** How to complete this task **
Could you filter the records below and keep only the lines with the word "turquoise"?

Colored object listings
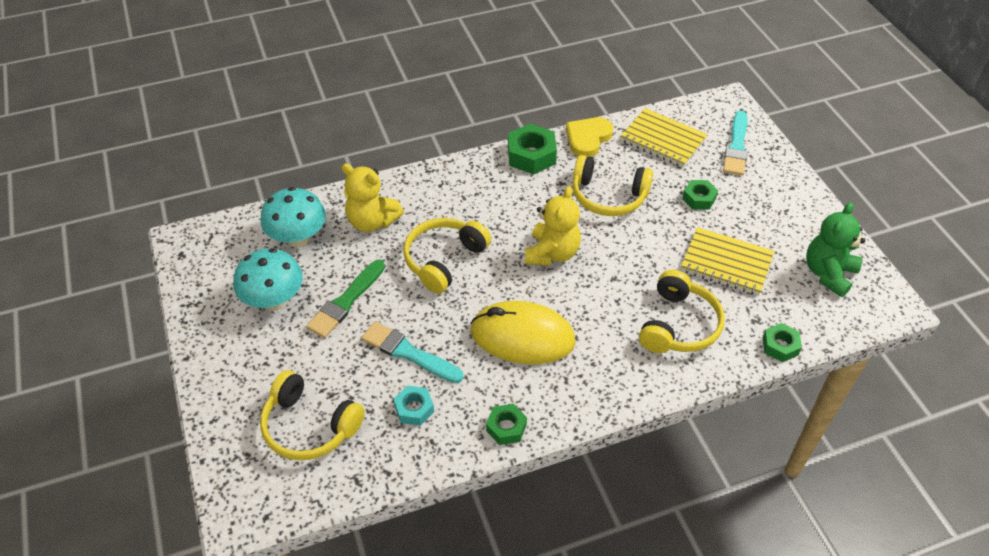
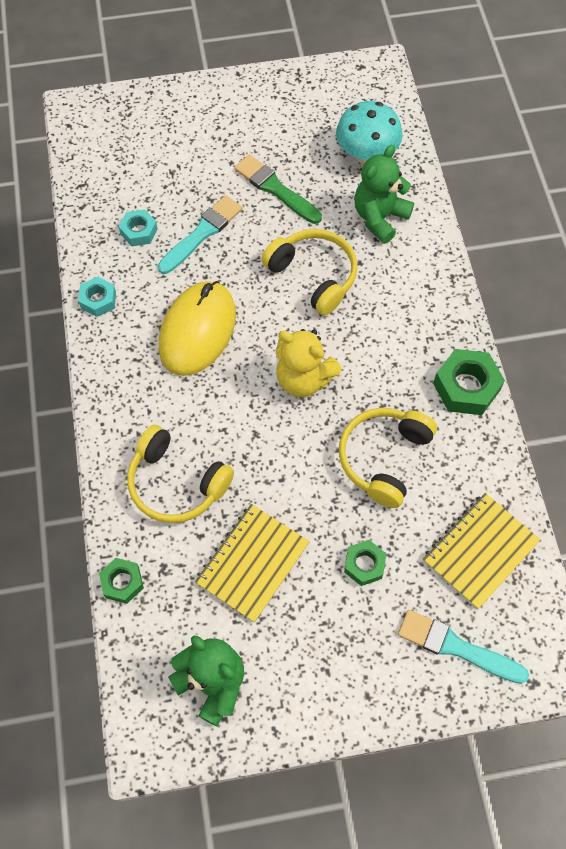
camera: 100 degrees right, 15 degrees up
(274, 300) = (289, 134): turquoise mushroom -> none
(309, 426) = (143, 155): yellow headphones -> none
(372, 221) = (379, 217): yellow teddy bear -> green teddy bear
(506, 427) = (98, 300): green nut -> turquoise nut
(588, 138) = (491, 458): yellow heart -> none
* * *
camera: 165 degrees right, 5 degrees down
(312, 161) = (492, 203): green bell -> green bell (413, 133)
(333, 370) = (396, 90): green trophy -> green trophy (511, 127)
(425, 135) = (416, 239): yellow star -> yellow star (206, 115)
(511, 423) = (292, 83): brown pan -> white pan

** Response **
(274, 300) = (289, 134): turquoise mushroom -> none
(506, 427) = (98, 300): green nut -> turquoise nut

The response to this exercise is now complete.